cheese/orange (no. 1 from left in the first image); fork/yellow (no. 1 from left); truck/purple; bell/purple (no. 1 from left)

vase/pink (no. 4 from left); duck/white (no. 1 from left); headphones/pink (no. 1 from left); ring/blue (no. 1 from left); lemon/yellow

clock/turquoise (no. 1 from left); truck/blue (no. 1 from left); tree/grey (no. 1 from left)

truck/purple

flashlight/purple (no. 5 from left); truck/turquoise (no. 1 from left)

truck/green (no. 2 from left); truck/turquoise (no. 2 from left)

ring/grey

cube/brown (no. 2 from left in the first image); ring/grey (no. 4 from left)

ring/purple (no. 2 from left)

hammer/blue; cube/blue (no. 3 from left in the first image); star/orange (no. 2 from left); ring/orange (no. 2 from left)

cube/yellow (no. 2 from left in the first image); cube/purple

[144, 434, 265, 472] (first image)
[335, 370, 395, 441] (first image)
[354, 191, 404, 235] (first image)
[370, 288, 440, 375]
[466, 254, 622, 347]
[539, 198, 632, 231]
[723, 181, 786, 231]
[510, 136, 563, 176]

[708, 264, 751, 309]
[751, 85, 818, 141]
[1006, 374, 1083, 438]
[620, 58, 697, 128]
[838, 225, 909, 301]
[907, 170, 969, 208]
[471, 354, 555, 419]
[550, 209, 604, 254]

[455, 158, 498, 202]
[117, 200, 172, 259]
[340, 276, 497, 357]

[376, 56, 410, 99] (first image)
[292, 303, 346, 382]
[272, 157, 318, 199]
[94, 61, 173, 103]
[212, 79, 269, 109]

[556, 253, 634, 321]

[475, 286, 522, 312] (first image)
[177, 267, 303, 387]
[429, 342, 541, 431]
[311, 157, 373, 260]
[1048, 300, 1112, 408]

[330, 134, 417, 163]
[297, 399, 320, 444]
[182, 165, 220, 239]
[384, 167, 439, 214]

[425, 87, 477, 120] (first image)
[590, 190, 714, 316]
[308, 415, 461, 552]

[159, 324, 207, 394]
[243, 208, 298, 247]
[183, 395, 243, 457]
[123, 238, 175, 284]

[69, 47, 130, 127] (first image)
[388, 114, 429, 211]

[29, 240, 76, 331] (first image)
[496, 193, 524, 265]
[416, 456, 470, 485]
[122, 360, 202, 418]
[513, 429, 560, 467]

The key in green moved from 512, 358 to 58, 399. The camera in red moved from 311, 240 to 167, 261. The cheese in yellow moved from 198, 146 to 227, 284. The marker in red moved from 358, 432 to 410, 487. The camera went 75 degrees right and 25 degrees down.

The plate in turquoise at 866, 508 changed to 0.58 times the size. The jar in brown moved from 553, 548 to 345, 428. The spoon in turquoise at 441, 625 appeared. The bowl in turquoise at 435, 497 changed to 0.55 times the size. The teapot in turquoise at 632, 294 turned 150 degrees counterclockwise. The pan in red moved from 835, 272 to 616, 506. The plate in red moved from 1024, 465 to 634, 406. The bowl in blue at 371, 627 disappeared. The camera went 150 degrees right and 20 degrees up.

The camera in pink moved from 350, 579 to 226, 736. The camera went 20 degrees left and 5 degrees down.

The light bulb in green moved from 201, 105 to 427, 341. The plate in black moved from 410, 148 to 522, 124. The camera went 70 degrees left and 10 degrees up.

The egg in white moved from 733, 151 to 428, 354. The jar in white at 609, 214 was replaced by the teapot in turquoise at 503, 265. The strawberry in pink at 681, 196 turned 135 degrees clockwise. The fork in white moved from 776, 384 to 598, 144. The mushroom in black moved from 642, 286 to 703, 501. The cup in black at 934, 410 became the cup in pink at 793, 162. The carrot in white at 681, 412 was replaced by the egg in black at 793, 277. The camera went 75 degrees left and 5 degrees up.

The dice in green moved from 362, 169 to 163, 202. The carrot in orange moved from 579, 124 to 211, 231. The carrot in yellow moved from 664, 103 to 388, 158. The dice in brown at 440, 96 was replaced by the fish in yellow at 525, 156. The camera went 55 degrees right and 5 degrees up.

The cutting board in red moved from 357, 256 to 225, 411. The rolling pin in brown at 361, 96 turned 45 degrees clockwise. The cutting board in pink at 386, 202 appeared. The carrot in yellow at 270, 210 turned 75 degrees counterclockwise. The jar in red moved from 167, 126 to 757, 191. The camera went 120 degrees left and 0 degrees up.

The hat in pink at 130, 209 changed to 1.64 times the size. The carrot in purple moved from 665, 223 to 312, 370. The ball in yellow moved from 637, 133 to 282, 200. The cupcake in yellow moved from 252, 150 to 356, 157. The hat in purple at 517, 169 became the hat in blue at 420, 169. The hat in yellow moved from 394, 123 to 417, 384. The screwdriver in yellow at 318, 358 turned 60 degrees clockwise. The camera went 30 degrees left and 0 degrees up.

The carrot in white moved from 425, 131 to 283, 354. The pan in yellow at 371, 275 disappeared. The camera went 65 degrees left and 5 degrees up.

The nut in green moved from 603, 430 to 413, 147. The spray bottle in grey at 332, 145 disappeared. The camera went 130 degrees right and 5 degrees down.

• Problem statement
The answer should repeat every line of the listing exactly.

• Output of the task
cheese/orange (no. 1 from left in the first image); fork/yellow (no. 1 from left); truck/purple; bell/purple (no. 1 from left)

vase/pink (no. 4 from left); duck/white (no. 1 from left); headphones/pink (no. 1 from left); ring/blue (no. 1 from left); lemon/yellow

clock/turquoise (no. 1 from left); truck/blue (no. 1 from left); tree/grey (no. 1 from left)

truck/purple

flashlight/purple (no. 5 from left); truck/turquoise (no. 1 from left)

truck/green (no. 2 from left); truck/turquoise (no. 2 from left)

ring/grey

cube/brown (no. 2 from left in the first image); ring/grey (no. 4 from left)

ring/purple (no. 2 from left)

hammer/blue; cube/blue (no. 3 from left in the first image); star/orange (no. 2 from left); ring/orange (no. 2 from left)

cube/yellow (no. 2 from left in the first image); cube/purple

[144, 434, 265, 472] (first image)
[335, 370, 395, 441] (first image)
[354, 191, 404, 235] (first image)
[370, 288, 440, 375]
[466, 254, 622, 347]
[539, 198, 632, 231]
[723, 181, 786, 231]
[510, 136, 563, 176]

[708, 264, 751, 309]
[751, 85, 818, 141]
[1006, 374, 1083, 438]
[620, 58, 697, 128]
[838, 225, 909, 301]
[907, 170, 969, 208]
[471, 354, 555, 419]
[550, 209, 604, 254]

[455, 158, 498, 202]
[117, 200, 172, 259]
[340, 276, 497, 357]

[376, 56, 410, 99] (first image)
[292, 303, 346, 382]
[272, 157, 318, 199]
[94, 61, 173, 103]
[212, 79, 269, 109]

[556, 253, 634, 321]

[475, 286, 522, 312] (first image)
[177, 267, 303, 387]
[429, 342, 541, 431]
[311, 157, 373, 260]
[1048, 300, 1112, 408]

[330, 134, 417, 163]
[297, 399, 320, 444]
[182, 165, 220, 239]
[384, 167, 439, 214]

[425, 87, 477, 120] (first image)
[590, 190, 714, 316]
[308, 415, 461, 552]

[159, 324, 207, 394]
[243, 208, 298, 247]
[183, 395, 243, 457]
[123, 238, 175, 284]

[69, 47, 130, 127] (first image)
[388, 114, 429, 211]

[29, 240, 76, 331] (first image)
[496, 193, 524, 265]
[416, 456, 470, 485]
[122, 360, 202, 418]
[513, 429, 560, 467]

The key in green moved from 512, 358 to 58, 399. The camera in red moved from 311, 240 to 167, 261. The cheese in yellow moved from 198, 146 to 227, 284. The marker in red moved from 358, 432 to 410, 487. The camera went 75 degrees right and 25 degrees down.

The plate in turquoise at 866, 508 changed to 0.58 times the size. The jar in brown moved from 553, 548 to 345, 428. The spoon in turquoise at 441, 625 appeared. The bowl in turquoise at 435, 497 changed to 0.55 times the size. The teapot in turquoise at 632, 294 turned 150 degrees counterclockwise. The pan in red moved from 835, 272 to 616, 506. The plate in red moved from 1024, 465 to 634, 406. The bowl in blue at 371, 627 disappeared. The camera went 150 degrees right and 20 degrees up.

The camera in pink moved from 350, 579 to 226, 736. The camera went 20 degrees left and 5 degrees down.

The light bulb in green moved from 201, 105 to 427, 341. The plate in black moved from 410, 148 to 522, 124. The camera went 70 degrees left and 10 degrees up.

The egg in white moved from 733, 151 to 428, 354. The jar in white at 609, 214 was replaced by the teapot in turquoise at 503, 265. The strawberry in pink at 681, 196 turned 135 degrees clockwise. The fork in white moved from 776, 384 to 598, 144. The mushroom in black moved from 642, 286 to 703, 501. The cup in black at 934, 410 became the cup in pink at 793, 162. The carrot in white at 681, 412 was replaced by the egg in black at 793, 277. The camera went 75 degrees left and 5 degrees up.

The dice in green moved from 362, 169 to 163, 202. The carrot in orange moved from 579, 124 to 211, 231. The carrot in yellow moved from 664, 103 to 388, 158. The dice in brown at 440, 96 was replaced by the fish in yellow at 525, 156. The camera went 55 degrees right and 5 degrees up.

The cutting board in red moved from 357, 256 to 225, 411. The rolling pin in brown at 361, 96 turned 45 degrees clockwise. The cutting board in pink at 386, 202 appeared. The carrot in yellow at 270, 210 turned 75 degrees counterclockwise. The jar in red moved from 167, 126 to 757, 191. The camera went 120 degrees left and 0 degrees up.

The hat in pink at 130, 209 changed to 1.64 times the size. The carrot in purple moved from 665, 223 to 312, 370. The ball in yellow moved from 637, 133 to 282, 200. The cupcake in yellow moved from 252, 150 to 356, 157. The hat in purple at 517, 169 became the hat in blue at 420, 169. The hat in yellow moved from 394, 123 to 417, 384. The screwdriver in yellow at 318, 358 turned 60 degrees clockwise. The camera went 30 degrees left and 0 degrees up.

The carrot in white moved from 425, 131 to 283, 354. The pan in yellow at 371, 275 disappeared. The camera went 65 degrees left and 5 degrees up.

The nut in green moved from 603, 430 to 413, 147. The spray bottle in grey at 332, 145 disappeared. The camera went 130 degrees right and 5 degrees down.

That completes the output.